• _GIVEN RECORDS_:
--------------------------------------------------
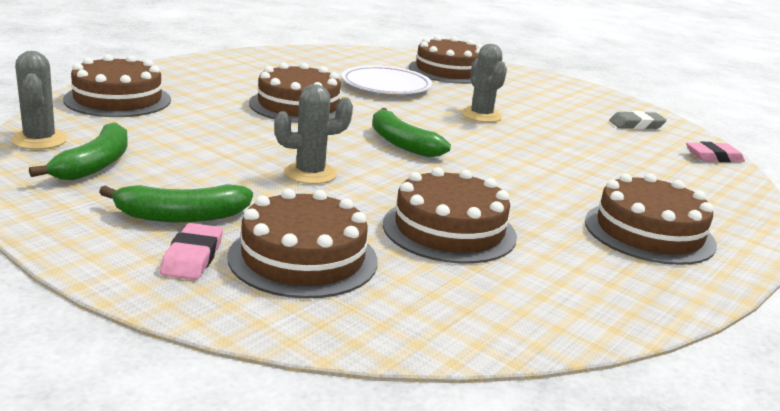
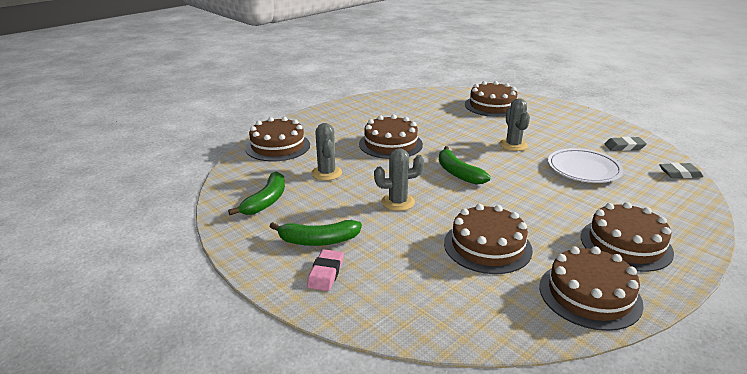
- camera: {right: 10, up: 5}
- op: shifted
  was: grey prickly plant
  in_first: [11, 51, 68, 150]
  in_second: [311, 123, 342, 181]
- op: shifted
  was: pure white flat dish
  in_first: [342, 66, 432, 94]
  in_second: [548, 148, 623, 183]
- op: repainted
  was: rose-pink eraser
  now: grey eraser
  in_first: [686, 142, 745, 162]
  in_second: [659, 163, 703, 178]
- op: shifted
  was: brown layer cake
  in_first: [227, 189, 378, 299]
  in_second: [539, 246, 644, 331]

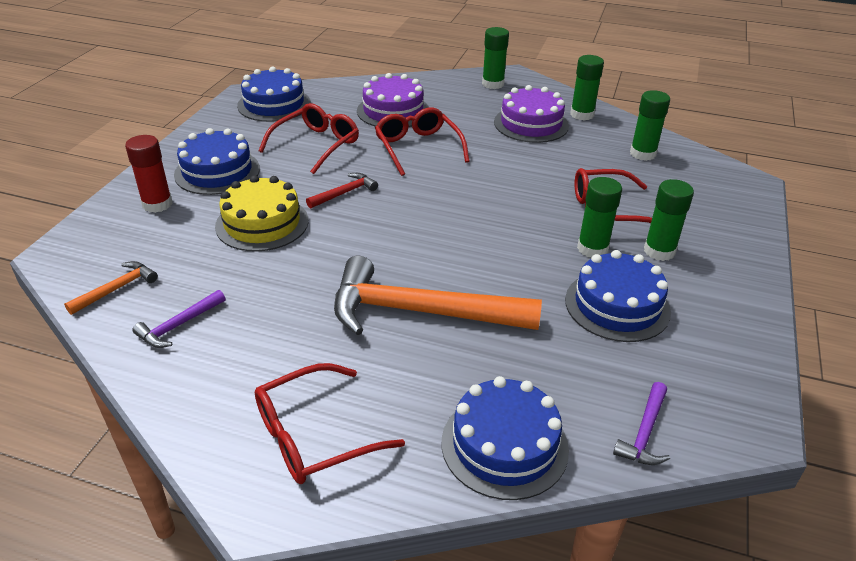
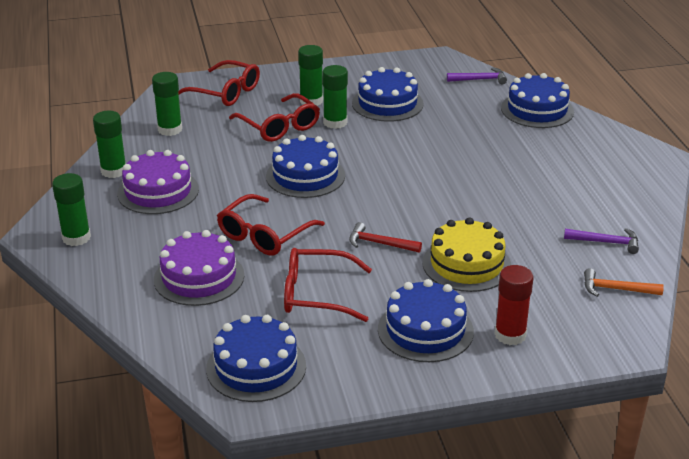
- camera: {right: -120, up: -5}
- op: gone
  was: orange claw hammer
  in_first: [334, 256, 542, 335]
- op: shifted
  was: scarlet glasses
  in_first: [255, 363, 405, 484]
  in_second: [178, 60, 260, 106]
- op: new
  now: royal blue layer cake
  in_second: [266, 135, 345, 198]

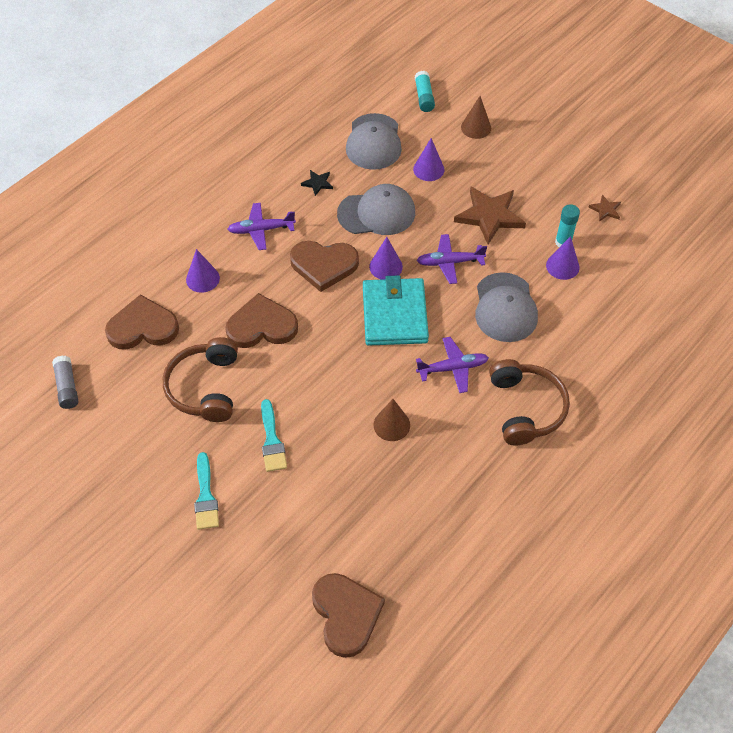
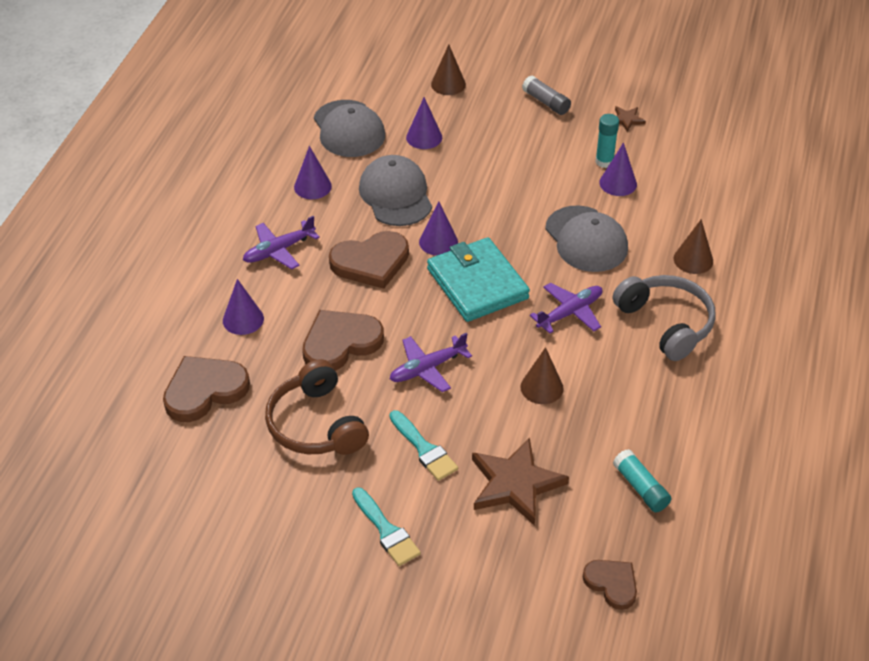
- camera: {right: -25, up: -10}
- op: shifted
  was: turquoise stick of glue
  in_first: [414, 71, 435, 112]
  in_second: [613, 449, 672, 512]
- op: swapped
  was: jet-black star
  now: violet cone shape
  in_first: [301, 170, 333, 196]
  in_second: [294, 146, 332, 199]
- op: rotated
  was: grey cap
  in_first: [337, 184, 415, 235]
  in_second: [359, 155, 432, 226]
  clockwise: -75
- op: shifted
  was: brown star
  in_first: [454, 187, 526, 245]
  in_second: [472, 437, 569, 526]
- op: shifted
  was: violet aeroplane
  in_first: [416, 234, 487, 284]
  in_second: [390, 333, 472, 392]
- op: shifted
  was: grey stick of glue
  in_first: [52, 356, 78, 409]
  in_second: [522, 75, 571, 115]
- op: repainted
  was: brown headphones
  now: grey headphones
  in_first: [489, 359, 570, 445]
  in_second: [613, 275, 716, 361]
- op: scaled
  was: brown love heart
  in_first: [312, 573, 385, 658]
  in_second: [583, 560, 637, 610]
  ratio: 0.61
- op: new
  now: brown cone shape
  in_second: [674, 219, 713, 274]

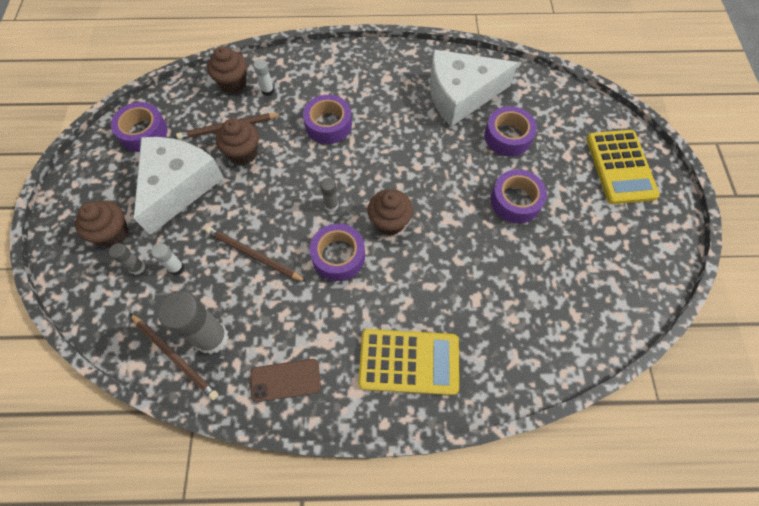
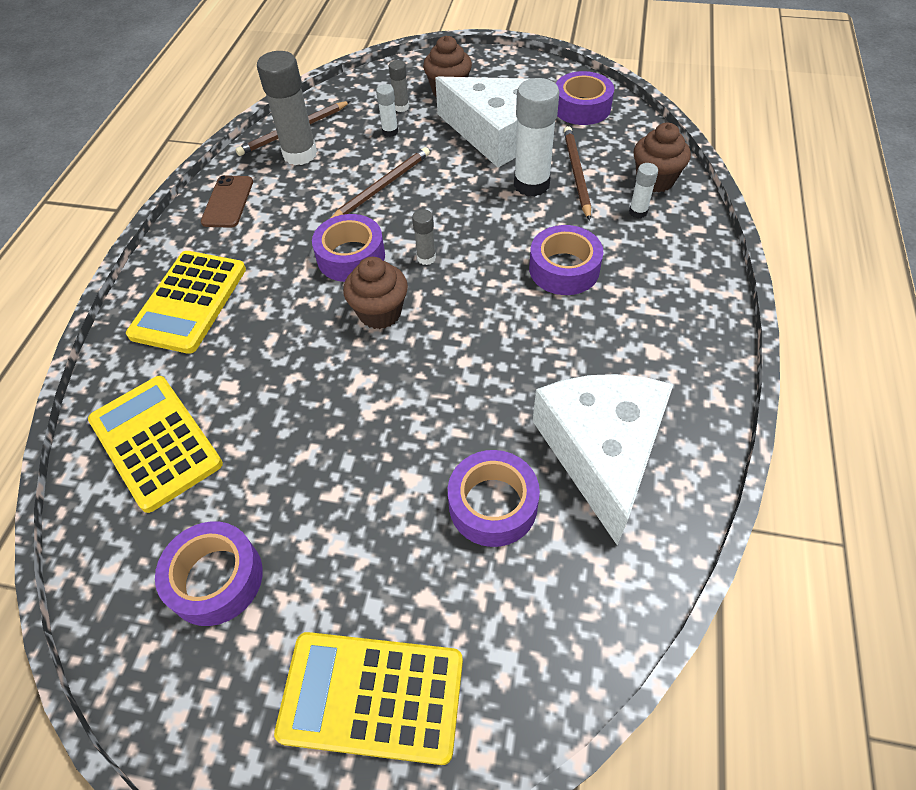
- camera: {right: 105, up: -10}
- op: swapped
  was: brown fairy cake
  now: pure white stick of glue
  in_first: [216, 118, 259, 165]
  in_second: [514, 78, 560, 197]
- op: shifted
  was: violet roll of tape
  in_first: [490, 169, 547, 223]
  in_second: [155, 521, 263, 626]
- op: new
  now: bright yellow adding machine
  in_second: [88, 376, 223, 513]

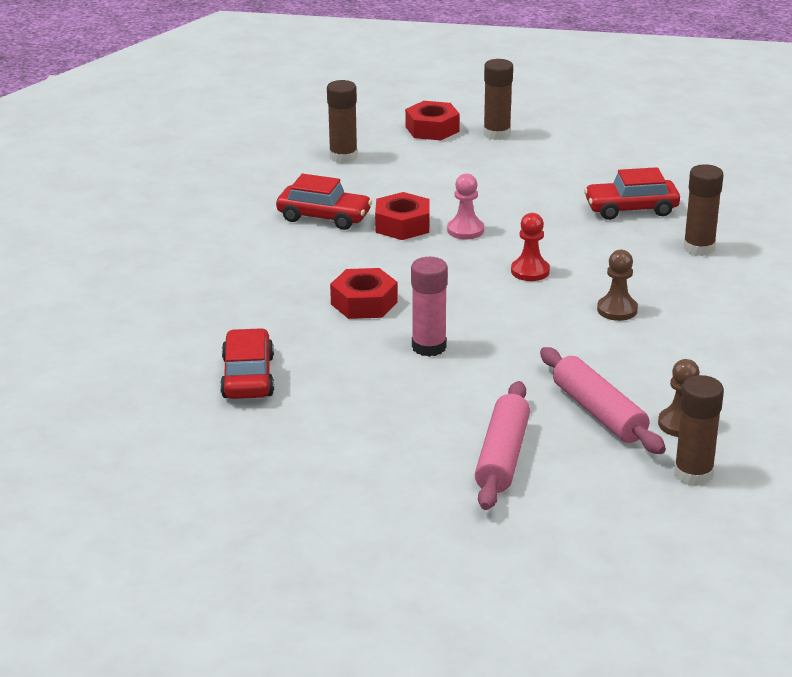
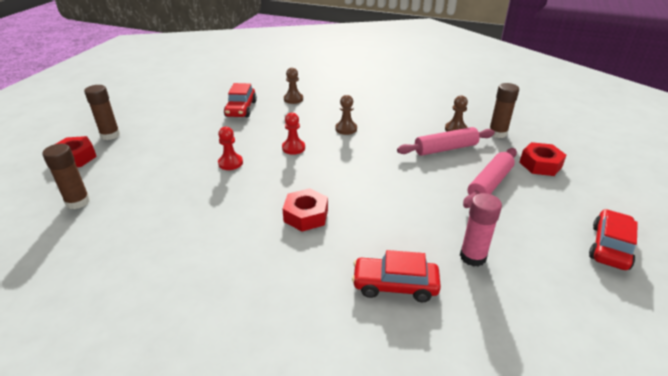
- camera: {right: -80, up: 5}
- op: swapped
  was: brown stick of glue
  now: brown chess pawn
  in_first: [684, 164, 724, 256]
  in_second: [284, 68, 303, 104]
- op: shifted
  was: scarlet automobile
  in_first: [276, 174, 372, 230]
  in_second: [589, 209, 638, 270]
- op: repainted
  was: rose-pink chess pawn
  now: scarlet chess pawn
  in_first: [447, 174, 484, 239]
  in_second: [218, 127, 243, 170]
- op: shifted
  was: scarlet hexagon nut
  in_first: [375, 192, 430, 240]
  in_second: [519, 142, 566, 176]
- op: shifted
  was: rose-pink stick of glue
  in_first: [411, 257, 448, 357]
  in_second: [460, 193, 502, 267]
- op: rotated
  was: rose-pink rolling pin
  in_first: [475, 381, 530, 510]
  in_second: [463, 148, 517, 208]
  clockwise: -75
--------------------------------------------------
Show every line from the entries that includes the word "shape".

• _EXERCISE OUTPUT_:
  now: violet cone shape
  now: brown cone shape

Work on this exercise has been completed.